### Exercise material:

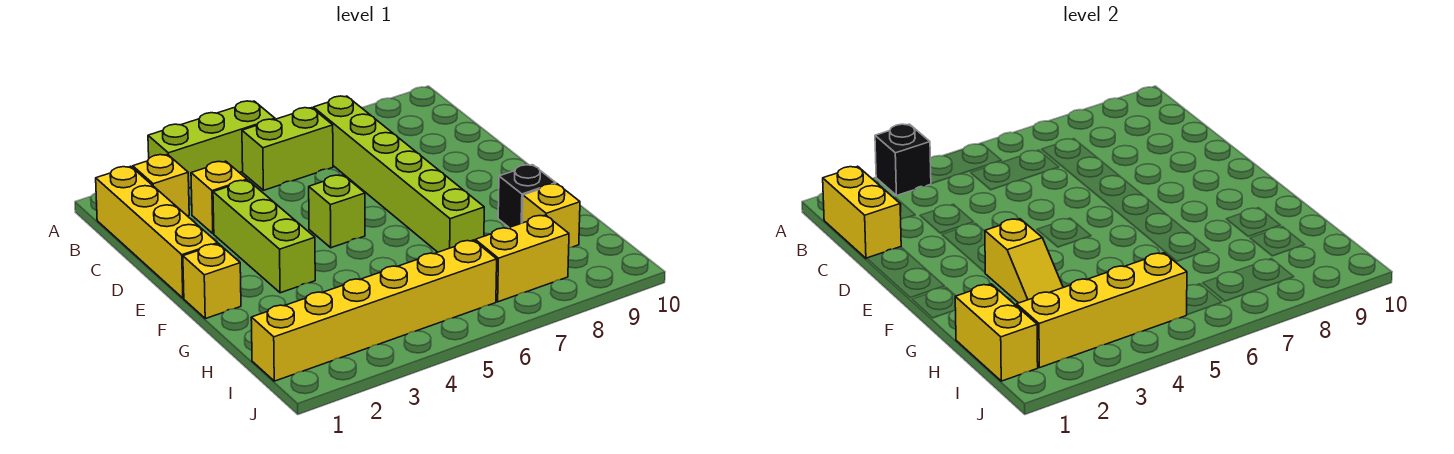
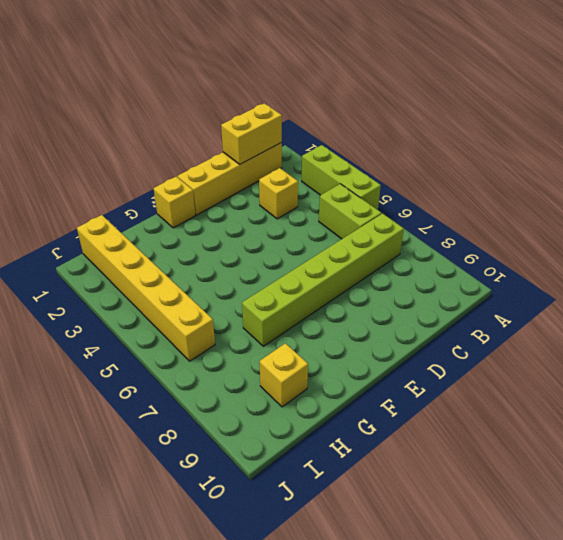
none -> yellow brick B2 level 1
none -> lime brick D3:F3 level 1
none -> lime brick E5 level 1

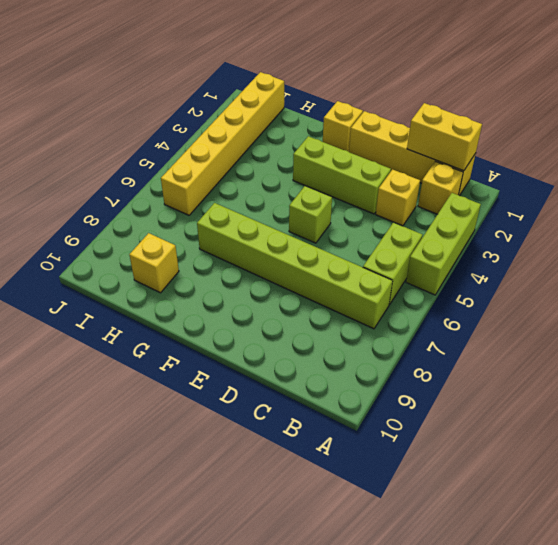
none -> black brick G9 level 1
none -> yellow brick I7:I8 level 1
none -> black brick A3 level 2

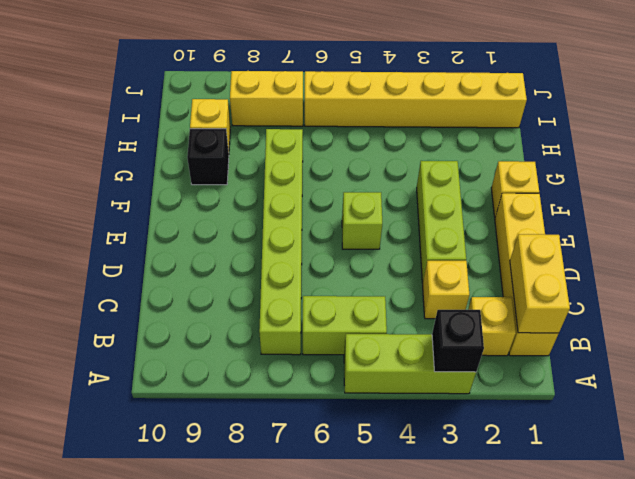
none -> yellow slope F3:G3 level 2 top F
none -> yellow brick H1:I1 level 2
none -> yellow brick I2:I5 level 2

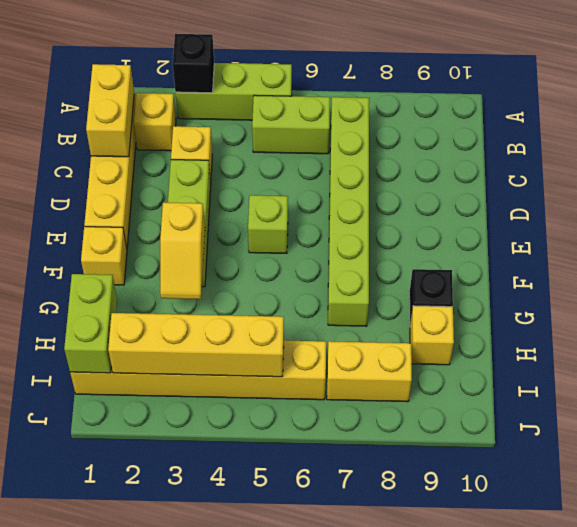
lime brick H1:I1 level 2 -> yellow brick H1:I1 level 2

---

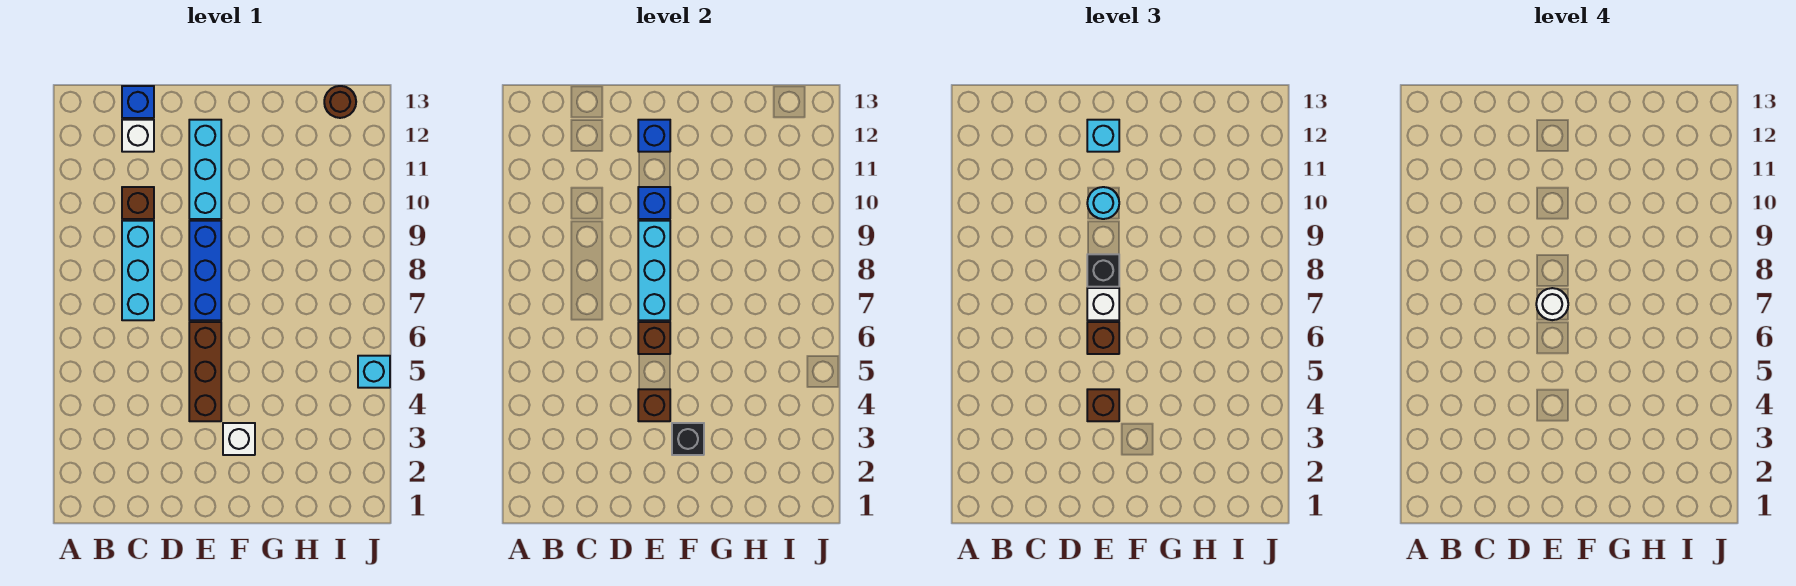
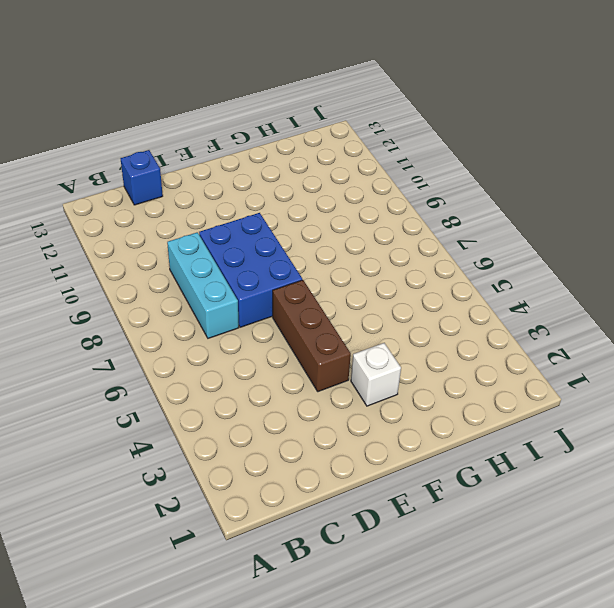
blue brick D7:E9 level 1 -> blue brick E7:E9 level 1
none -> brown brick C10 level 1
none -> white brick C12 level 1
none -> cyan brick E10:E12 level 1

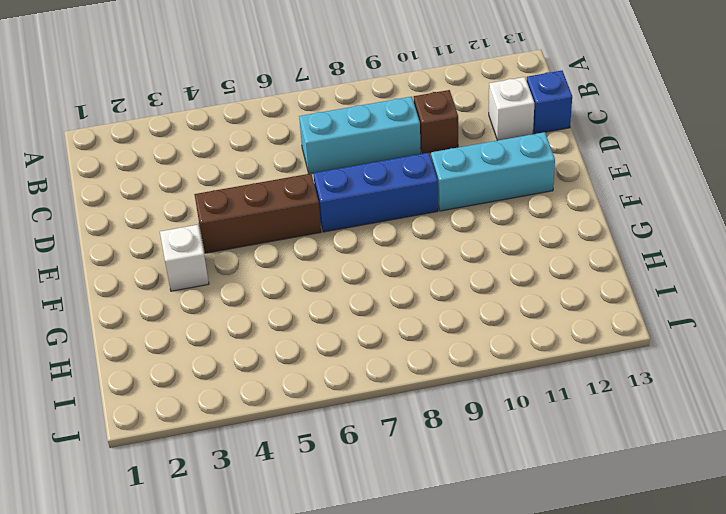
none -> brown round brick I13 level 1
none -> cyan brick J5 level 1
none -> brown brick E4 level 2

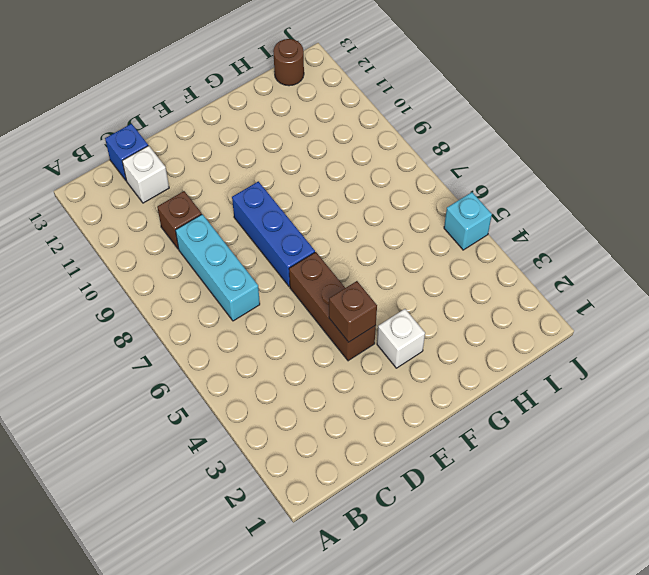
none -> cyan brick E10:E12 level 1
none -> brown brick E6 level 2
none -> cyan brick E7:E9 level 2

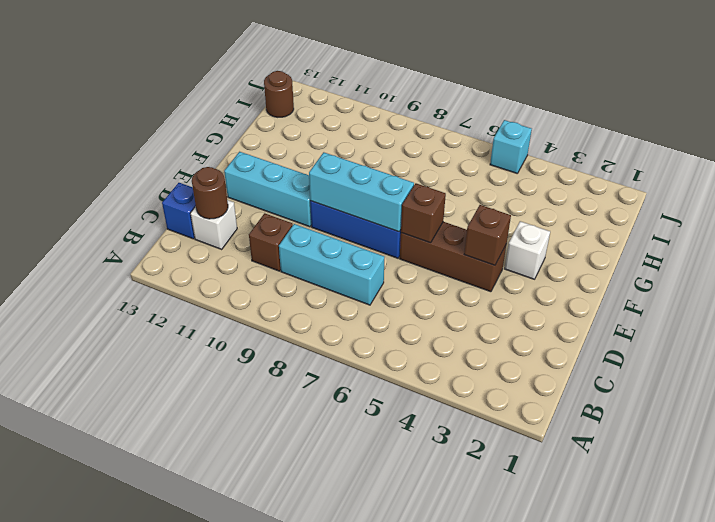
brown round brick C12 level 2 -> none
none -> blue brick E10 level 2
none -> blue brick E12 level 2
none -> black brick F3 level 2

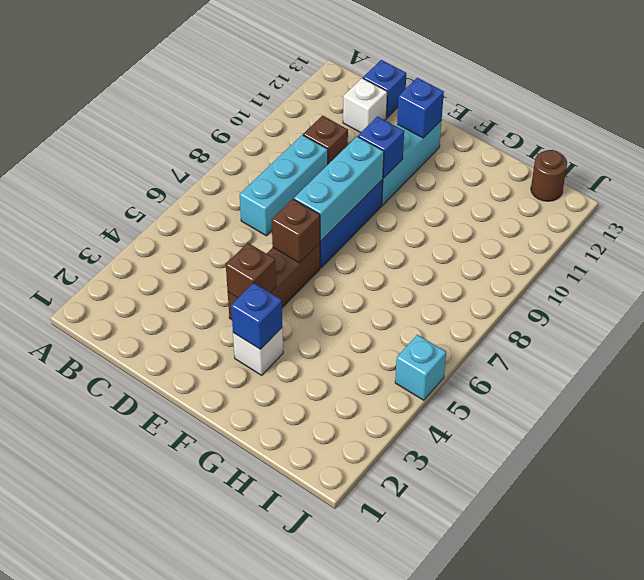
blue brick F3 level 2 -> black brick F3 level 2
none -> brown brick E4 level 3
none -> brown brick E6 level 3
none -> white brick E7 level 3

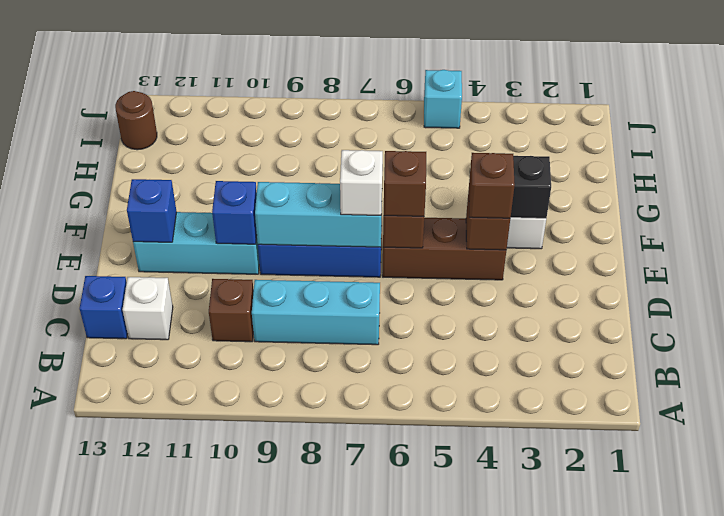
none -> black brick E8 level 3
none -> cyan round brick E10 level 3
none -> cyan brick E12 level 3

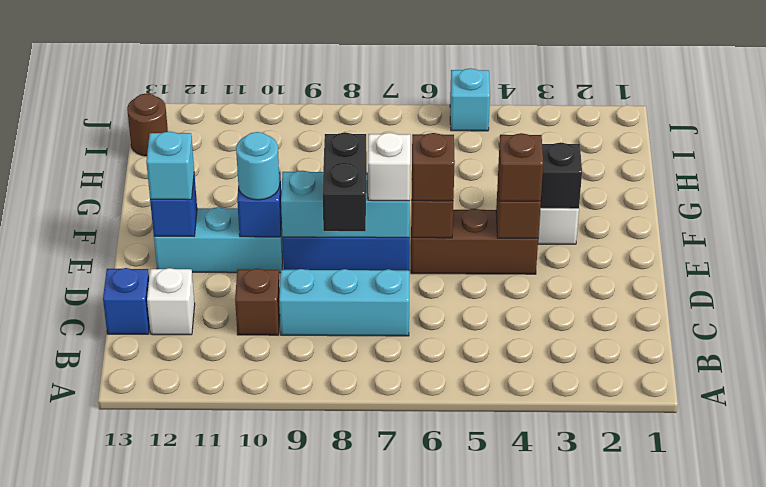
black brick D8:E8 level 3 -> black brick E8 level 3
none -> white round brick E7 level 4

...

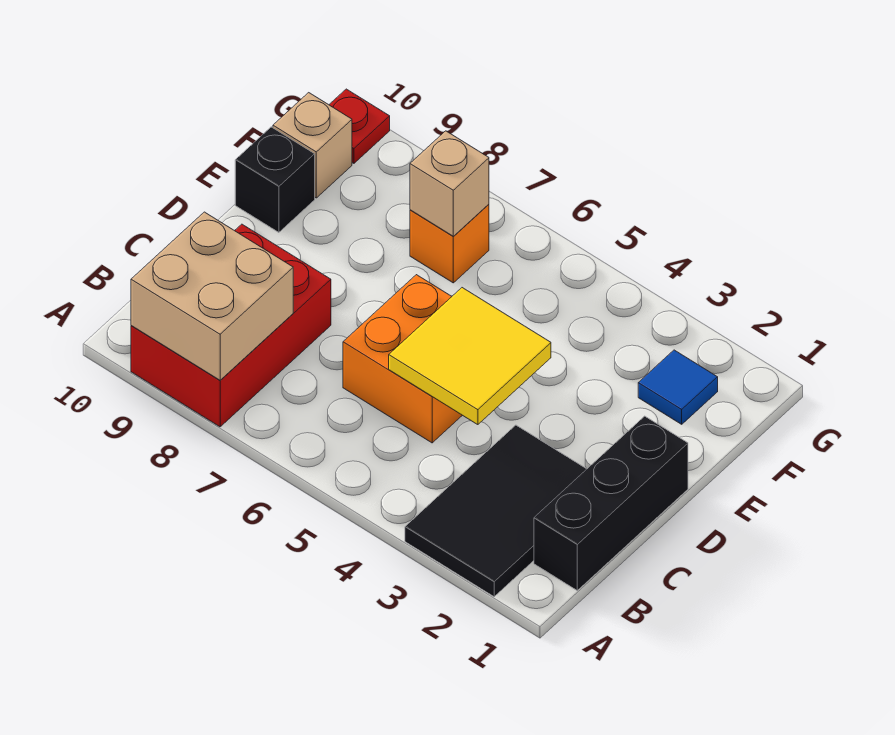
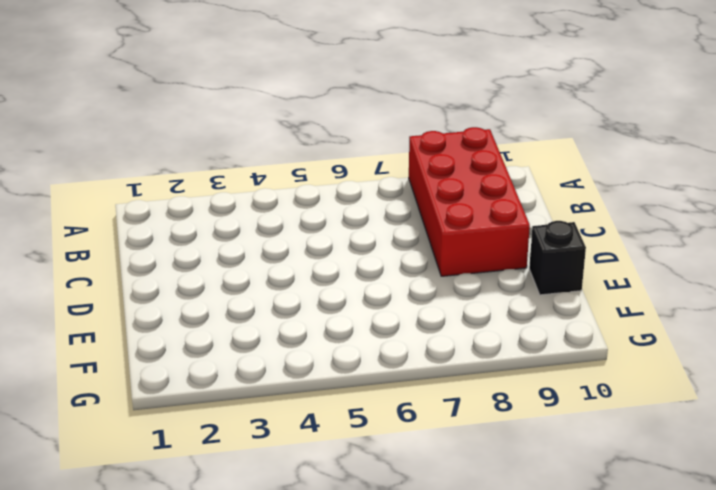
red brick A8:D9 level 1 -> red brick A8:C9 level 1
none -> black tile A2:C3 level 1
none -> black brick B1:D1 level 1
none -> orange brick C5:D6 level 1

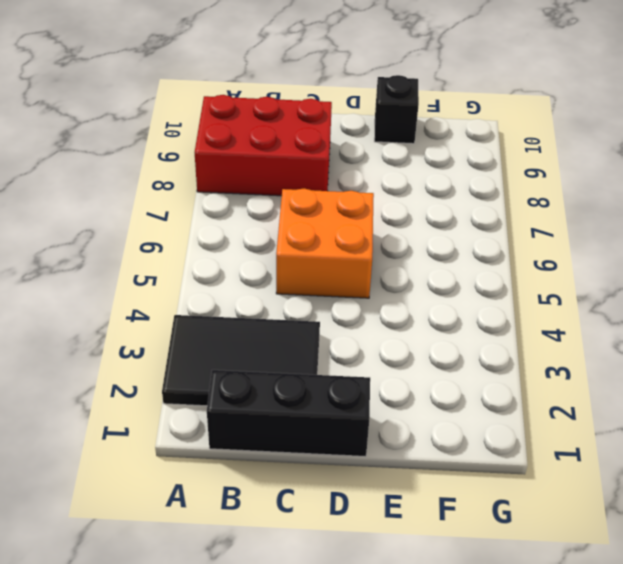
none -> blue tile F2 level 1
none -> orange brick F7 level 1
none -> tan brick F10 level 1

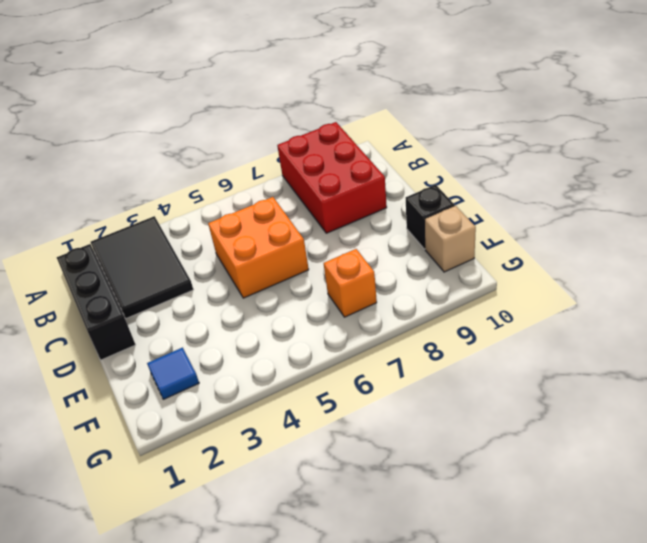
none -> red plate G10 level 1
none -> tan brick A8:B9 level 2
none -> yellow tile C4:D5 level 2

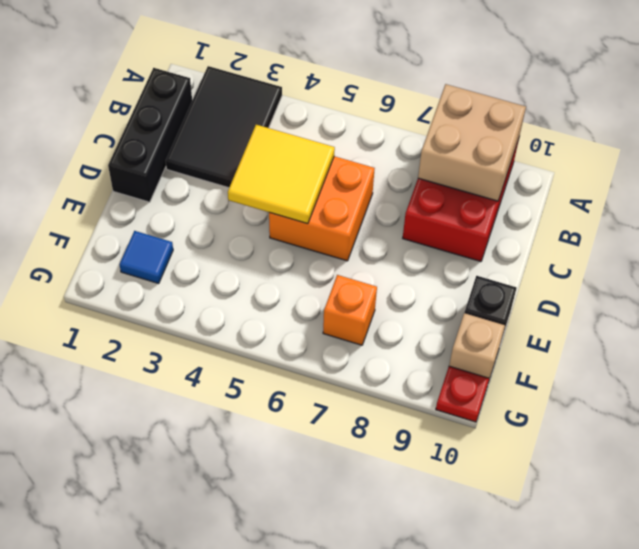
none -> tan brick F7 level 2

### The task:
Within the listing above, find the line containing "none -> yellow brick H1:I1 level 2" and the line containing "lime brick H1:I1". Transcribe them and everything between them exactly, leaving out the pictures.

### Solution to the problem:
none -> yellow brick H1:I1 level 2
none -> yellow brick I2:I5 level 2

lime brick H1:I1 level 2 -> yellow brick H1:I1 level 2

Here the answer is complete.